▸ **Your objective**: Go through the entries below and count the lines where "grey" occurs. Give nothing but that number.

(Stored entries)

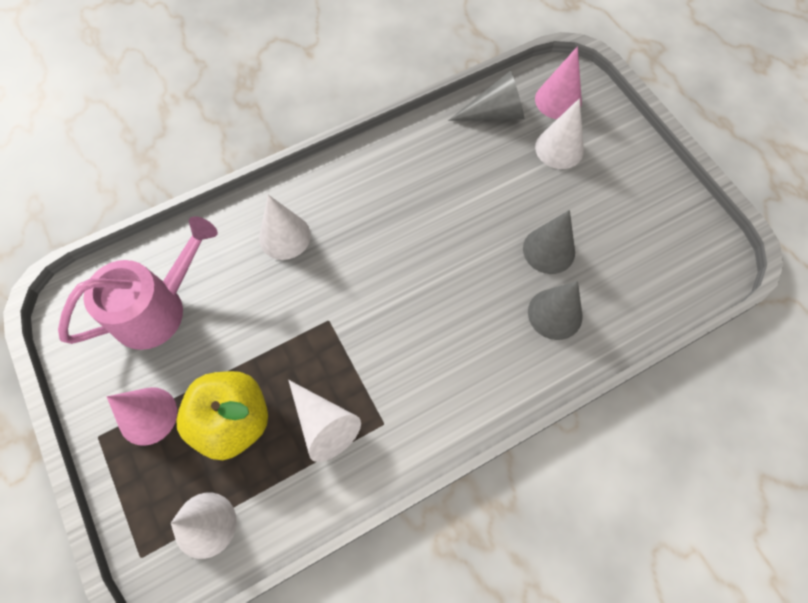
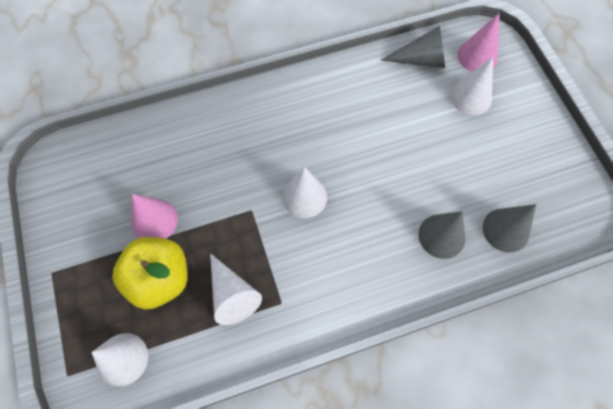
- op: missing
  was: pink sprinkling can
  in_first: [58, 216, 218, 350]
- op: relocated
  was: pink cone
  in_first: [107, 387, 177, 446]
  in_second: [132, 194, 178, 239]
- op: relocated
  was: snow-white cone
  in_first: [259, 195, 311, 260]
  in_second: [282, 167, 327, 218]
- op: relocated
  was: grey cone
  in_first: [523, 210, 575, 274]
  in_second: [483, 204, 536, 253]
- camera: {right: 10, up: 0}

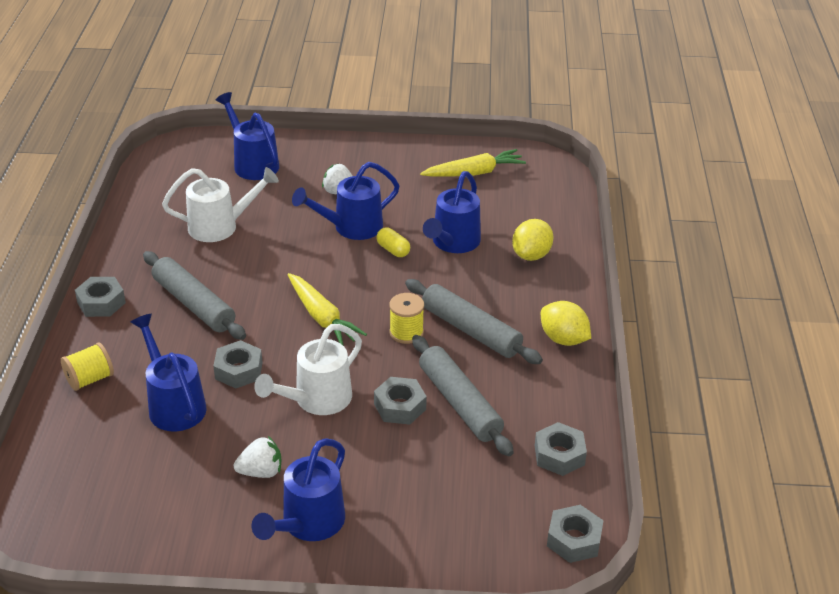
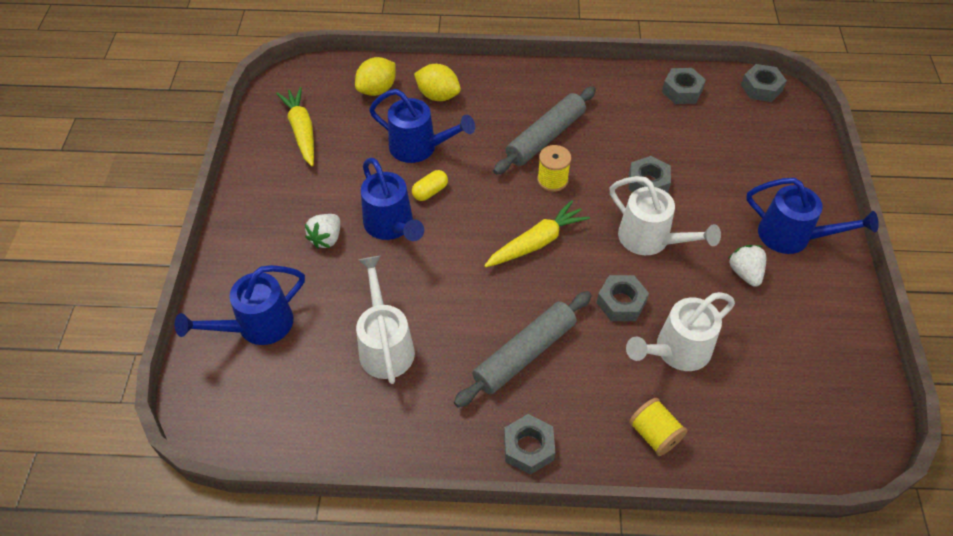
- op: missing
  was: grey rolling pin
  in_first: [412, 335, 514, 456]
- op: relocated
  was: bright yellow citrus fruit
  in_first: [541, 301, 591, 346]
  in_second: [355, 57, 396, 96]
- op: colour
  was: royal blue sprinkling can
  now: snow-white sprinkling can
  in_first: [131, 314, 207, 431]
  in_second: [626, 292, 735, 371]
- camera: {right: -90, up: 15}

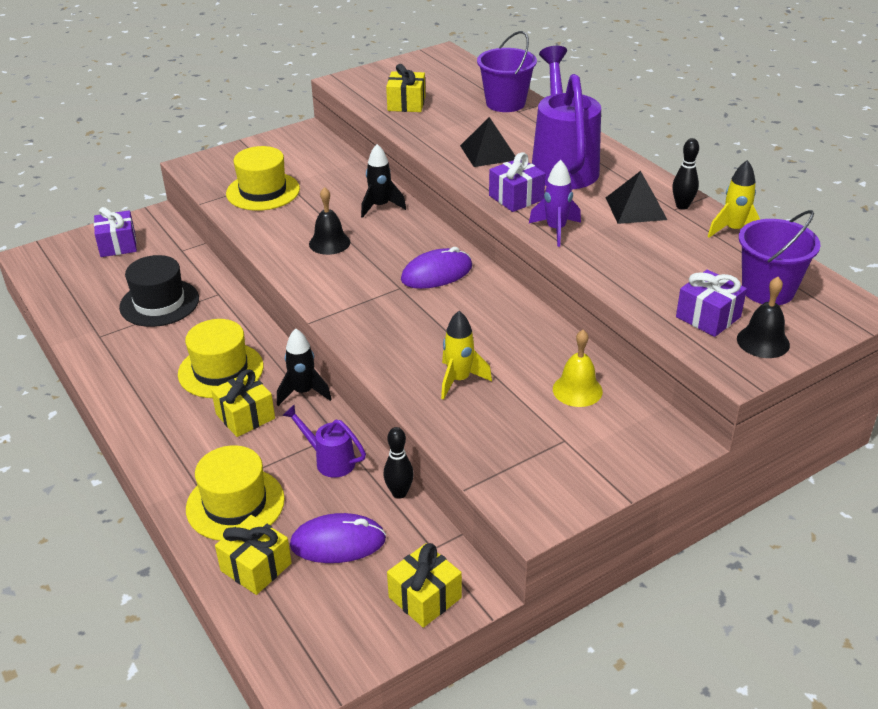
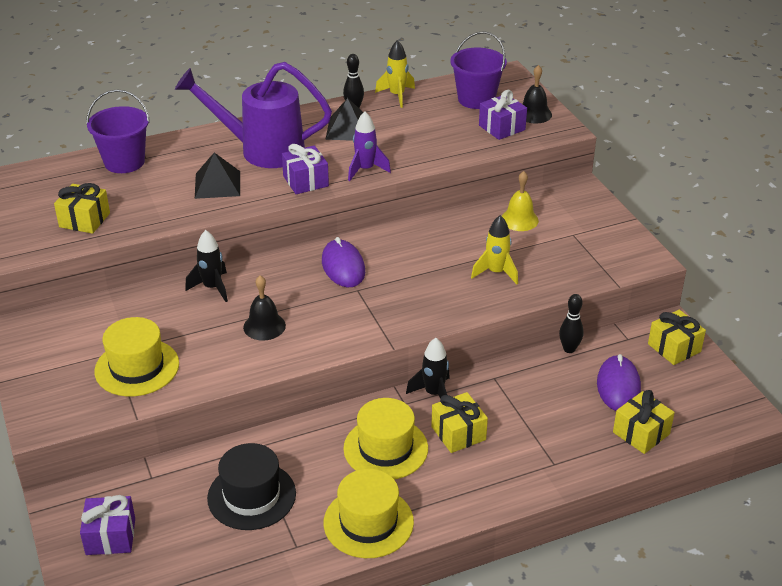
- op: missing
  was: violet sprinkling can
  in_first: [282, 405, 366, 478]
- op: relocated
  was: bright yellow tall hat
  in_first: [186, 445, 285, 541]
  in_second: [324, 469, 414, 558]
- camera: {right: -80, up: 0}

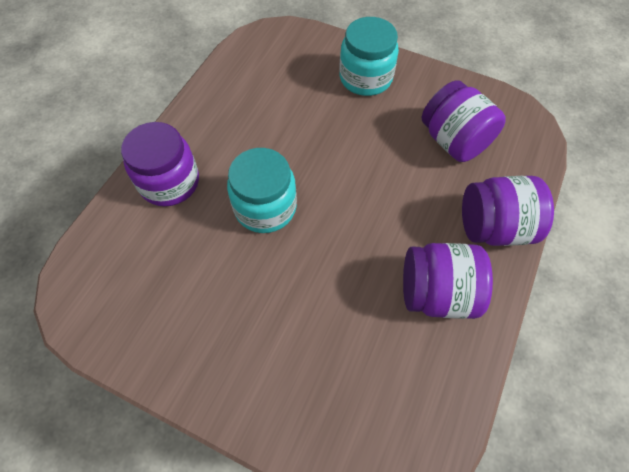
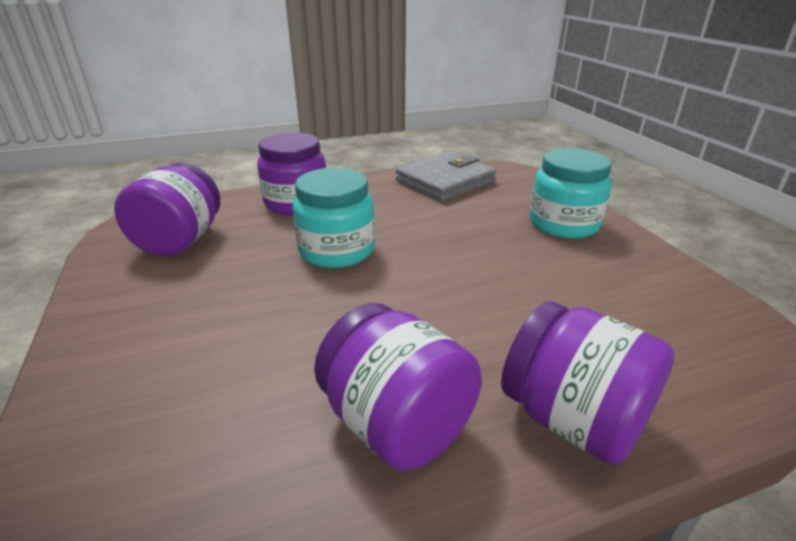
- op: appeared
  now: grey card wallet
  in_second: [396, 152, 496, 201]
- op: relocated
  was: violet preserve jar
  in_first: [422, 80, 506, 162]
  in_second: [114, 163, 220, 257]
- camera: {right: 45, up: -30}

▸ **Response to the exercise**: 3